EXERCISE
Set down exactly the entries below, beginning at their first line and ending at the line with "IC6: NOR 74HC02".

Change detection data
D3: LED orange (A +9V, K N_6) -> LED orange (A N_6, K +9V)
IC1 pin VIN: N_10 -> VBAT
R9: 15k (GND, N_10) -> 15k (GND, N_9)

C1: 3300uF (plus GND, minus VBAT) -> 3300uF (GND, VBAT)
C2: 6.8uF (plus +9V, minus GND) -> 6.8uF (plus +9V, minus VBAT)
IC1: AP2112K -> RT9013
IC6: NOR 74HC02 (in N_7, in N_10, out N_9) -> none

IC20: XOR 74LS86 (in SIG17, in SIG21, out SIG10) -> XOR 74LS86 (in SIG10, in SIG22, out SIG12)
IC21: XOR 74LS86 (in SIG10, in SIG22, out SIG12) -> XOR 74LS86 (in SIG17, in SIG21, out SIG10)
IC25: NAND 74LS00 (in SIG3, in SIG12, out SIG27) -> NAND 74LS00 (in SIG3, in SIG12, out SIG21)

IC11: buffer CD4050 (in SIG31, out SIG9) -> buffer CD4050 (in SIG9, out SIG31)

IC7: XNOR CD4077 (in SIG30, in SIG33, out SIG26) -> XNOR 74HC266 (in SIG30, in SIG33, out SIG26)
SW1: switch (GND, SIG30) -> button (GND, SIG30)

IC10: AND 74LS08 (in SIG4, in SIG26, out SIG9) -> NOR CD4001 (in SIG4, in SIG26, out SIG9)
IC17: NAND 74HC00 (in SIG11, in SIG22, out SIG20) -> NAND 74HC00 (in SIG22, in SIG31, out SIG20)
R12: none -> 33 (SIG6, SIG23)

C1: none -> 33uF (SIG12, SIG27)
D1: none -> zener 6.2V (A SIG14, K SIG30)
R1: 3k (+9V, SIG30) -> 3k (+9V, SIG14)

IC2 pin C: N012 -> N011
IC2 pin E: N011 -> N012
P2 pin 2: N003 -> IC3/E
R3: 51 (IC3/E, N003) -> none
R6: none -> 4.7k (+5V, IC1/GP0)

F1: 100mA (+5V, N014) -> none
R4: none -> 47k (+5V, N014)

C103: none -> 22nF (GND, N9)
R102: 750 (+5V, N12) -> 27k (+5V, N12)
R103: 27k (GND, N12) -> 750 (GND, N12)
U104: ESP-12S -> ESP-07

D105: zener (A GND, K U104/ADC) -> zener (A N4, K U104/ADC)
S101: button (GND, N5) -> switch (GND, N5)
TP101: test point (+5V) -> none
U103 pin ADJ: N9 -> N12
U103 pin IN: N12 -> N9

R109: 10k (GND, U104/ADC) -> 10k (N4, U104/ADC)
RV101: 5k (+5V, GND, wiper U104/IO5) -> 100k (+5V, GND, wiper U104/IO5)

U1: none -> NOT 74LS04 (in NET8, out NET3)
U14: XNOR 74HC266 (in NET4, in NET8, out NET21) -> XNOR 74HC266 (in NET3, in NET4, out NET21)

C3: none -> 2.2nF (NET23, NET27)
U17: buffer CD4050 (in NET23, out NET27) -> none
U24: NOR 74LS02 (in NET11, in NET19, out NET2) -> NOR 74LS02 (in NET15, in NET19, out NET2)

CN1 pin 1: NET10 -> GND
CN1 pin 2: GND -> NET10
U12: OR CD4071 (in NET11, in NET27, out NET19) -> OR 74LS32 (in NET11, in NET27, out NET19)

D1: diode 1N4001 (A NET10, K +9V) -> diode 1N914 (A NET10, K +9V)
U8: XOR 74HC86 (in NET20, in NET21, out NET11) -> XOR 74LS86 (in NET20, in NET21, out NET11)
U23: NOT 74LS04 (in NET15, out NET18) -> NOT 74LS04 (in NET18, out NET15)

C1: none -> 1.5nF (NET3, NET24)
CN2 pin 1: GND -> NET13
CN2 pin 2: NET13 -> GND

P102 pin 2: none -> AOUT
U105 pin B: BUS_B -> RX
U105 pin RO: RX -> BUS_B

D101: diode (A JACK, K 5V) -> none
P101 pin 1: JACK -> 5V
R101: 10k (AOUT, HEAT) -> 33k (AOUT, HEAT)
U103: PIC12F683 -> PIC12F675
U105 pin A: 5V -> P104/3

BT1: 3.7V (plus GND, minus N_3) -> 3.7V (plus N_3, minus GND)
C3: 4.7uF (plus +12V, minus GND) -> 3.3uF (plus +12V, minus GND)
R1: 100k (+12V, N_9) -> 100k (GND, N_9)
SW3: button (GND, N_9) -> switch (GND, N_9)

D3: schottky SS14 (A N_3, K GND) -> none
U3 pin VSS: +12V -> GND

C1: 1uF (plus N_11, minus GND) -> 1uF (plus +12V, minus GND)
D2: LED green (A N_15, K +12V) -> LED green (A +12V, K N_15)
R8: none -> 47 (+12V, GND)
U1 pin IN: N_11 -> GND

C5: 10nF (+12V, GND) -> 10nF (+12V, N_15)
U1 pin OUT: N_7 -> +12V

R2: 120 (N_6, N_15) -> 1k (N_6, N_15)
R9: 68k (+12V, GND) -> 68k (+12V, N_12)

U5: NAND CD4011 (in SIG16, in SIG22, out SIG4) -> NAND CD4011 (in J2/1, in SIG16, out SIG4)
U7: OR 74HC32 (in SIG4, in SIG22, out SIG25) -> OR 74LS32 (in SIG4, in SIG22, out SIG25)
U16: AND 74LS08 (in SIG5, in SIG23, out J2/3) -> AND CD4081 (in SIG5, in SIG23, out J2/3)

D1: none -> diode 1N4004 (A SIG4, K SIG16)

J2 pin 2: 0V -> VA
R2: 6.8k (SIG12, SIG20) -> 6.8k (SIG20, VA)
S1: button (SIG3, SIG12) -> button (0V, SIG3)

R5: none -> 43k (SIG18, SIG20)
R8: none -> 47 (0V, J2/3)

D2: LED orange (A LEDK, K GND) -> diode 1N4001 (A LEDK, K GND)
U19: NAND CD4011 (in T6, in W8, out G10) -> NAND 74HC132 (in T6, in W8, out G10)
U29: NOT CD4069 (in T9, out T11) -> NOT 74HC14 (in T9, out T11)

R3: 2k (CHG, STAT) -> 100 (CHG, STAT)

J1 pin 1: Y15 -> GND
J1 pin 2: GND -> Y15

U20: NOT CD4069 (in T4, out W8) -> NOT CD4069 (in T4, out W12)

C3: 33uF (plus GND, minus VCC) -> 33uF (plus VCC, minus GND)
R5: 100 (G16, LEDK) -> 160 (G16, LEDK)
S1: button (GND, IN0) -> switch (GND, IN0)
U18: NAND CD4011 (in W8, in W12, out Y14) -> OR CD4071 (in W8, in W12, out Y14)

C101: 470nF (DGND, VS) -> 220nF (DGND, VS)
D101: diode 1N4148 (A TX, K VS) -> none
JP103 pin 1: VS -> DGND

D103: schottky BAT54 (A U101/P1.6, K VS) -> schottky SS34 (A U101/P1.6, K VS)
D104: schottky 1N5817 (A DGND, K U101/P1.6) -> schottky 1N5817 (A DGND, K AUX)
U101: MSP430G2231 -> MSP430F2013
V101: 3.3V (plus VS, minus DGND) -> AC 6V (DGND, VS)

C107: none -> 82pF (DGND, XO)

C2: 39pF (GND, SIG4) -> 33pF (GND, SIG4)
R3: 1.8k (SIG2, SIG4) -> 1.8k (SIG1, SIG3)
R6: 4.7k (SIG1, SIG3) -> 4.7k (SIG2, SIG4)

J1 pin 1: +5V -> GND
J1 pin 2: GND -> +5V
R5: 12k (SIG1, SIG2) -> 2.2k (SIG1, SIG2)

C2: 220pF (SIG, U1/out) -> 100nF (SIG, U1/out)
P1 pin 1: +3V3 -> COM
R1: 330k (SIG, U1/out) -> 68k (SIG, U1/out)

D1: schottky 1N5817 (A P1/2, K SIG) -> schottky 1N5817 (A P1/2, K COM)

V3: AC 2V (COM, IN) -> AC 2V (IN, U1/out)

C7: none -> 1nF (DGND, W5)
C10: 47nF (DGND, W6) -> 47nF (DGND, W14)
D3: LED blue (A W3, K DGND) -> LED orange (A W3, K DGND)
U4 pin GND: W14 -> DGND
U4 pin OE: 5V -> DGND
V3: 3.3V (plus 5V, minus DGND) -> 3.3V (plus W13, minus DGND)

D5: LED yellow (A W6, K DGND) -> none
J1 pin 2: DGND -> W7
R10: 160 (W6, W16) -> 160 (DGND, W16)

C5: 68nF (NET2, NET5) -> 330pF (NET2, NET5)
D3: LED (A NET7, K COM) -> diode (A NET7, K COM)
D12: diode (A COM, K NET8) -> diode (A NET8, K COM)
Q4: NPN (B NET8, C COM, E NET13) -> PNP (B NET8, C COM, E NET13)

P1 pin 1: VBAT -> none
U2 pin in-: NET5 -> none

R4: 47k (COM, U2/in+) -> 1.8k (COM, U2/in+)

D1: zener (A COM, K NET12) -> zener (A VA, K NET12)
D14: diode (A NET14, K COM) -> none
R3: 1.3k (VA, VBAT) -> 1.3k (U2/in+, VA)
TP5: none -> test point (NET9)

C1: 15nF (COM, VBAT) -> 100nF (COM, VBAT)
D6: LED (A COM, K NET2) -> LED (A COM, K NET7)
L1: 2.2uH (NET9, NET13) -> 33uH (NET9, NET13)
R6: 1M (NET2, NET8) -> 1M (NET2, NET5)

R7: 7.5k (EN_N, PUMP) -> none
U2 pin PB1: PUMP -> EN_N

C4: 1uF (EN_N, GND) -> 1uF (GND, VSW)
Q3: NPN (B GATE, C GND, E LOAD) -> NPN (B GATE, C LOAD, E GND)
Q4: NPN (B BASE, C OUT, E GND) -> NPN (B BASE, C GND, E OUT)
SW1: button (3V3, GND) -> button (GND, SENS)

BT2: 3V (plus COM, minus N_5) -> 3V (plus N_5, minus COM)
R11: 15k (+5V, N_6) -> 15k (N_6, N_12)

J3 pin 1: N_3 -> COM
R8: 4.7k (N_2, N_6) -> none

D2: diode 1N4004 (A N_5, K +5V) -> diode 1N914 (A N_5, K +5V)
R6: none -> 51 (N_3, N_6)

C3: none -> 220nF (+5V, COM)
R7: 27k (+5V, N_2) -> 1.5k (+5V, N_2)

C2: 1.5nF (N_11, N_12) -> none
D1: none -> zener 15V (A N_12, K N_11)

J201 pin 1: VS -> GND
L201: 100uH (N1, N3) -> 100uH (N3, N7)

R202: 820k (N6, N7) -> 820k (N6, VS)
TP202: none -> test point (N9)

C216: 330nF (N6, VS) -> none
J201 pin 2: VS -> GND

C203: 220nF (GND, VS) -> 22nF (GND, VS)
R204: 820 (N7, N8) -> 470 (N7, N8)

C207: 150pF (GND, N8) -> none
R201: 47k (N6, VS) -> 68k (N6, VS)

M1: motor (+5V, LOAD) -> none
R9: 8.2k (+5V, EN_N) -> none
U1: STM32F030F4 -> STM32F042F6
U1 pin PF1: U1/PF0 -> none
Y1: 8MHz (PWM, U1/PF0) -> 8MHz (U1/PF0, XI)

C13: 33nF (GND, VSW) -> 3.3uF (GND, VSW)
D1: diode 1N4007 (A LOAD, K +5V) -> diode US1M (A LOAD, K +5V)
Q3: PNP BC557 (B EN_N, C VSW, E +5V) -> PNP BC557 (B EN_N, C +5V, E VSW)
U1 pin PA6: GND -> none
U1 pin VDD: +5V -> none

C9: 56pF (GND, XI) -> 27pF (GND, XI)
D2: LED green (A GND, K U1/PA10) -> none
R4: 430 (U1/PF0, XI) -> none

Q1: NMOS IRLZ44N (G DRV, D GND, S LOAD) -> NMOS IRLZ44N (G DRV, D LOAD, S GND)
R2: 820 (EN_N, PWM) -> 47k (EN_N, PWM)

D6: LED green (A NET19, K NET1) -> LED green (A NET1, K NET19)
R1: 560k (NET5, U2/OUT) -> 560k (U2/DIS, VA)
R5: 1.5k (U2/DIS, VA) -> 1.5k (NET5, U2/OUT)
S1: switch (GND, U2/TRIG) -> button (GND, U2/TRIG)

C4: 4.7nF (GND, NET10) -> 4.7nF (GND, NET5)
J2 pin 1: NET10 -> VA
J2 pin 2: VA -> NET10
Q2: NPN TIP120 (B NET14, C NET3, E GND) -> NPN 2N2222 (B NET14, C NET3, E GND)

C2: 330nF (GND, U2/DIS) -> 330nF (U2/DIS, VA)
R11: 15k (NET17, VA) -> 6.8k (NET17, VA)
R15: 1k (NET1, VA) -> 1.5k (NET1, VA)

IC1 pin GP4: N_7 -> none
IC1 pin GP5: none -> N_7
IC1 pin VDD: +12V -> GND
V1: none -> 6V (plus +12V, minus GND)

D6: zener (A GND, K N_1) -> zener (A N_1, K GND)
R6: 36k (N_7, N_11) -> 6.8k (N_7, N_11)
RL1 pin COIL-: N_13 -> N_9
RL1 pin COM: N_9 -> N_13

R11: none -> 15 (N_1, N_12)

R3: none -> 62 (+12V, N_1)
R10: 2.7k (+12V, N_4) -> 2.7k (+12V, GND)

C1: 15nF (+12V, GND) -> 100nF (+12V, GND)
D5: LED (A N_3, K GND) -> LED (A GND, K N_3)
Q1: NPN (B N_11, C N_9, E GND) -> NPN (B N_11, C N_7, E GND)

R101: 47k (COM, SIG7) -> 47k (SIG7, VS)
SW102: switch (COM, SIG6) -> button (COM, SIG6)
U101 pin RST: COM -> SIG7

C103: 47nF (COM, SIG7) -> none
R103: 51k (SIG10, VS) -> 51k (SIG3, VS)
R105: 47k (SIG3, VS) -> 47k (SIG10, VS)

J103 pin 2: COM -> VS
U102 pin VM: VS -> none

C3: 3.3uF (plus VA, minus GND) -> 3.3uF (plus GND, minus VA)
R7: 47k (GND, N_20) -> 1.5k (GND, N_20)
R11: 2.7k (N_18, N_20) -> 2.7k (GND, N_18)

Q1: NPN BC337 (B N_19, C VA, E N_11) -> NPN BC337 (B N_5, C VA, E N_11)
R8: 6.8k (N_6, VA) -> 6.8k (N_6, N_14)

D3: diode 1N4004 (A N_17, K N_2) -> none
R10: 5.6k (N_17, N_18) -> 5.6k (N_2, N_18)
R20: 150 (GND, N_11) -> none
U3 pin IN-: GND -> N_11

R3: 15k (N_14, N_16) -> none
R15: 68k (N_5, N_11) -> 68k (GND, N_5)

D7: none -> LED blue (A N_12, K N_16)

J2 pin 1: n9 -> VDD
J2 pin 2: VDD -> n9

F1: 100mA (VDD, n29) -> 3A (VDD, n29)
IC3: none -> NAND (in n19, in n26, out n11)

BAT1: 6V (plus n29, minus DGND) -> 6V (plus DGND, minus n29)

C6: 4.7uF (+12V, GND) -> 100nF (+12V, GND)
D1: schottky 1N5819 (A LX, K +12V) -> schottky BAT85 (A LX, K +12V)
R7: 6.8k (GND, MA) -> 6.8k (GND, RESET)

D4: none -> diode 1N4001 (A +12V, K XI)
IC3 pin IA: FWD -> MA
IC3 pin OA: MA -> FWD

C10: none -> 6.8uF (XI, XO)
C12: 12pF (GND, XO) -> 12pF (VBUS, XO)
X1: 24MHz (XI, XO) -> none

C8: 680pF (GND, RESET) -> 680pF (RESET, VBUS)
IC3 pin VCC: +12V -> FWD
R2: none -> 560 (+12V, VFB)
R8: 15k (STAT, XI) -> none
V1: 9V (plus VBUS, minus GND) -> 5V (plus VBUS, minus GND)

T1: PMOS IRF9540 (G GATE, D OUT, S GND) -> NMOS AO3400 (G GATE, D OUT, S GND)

TASK ANSWER
D3: LED orange (A +9V, K N_6) -> LED orange (A N_6, K +9V)
IC1 pin VIN: N_10 -> VBAT
R9: 15k (GND, N_10) -> 15k (GND, N_9)

C1: 3300uF (plus GND, minus VBAT) -> 3300uF (GND, VBAT)
C2: 6.8uF (plus +9V, minus GND) -> 6.8uF (plus +9V, minus VBAT)
IC1: AP2112K -> RT9013
IC6: NOR 74HC02 (in N_7, in N_10, out N_9) -> none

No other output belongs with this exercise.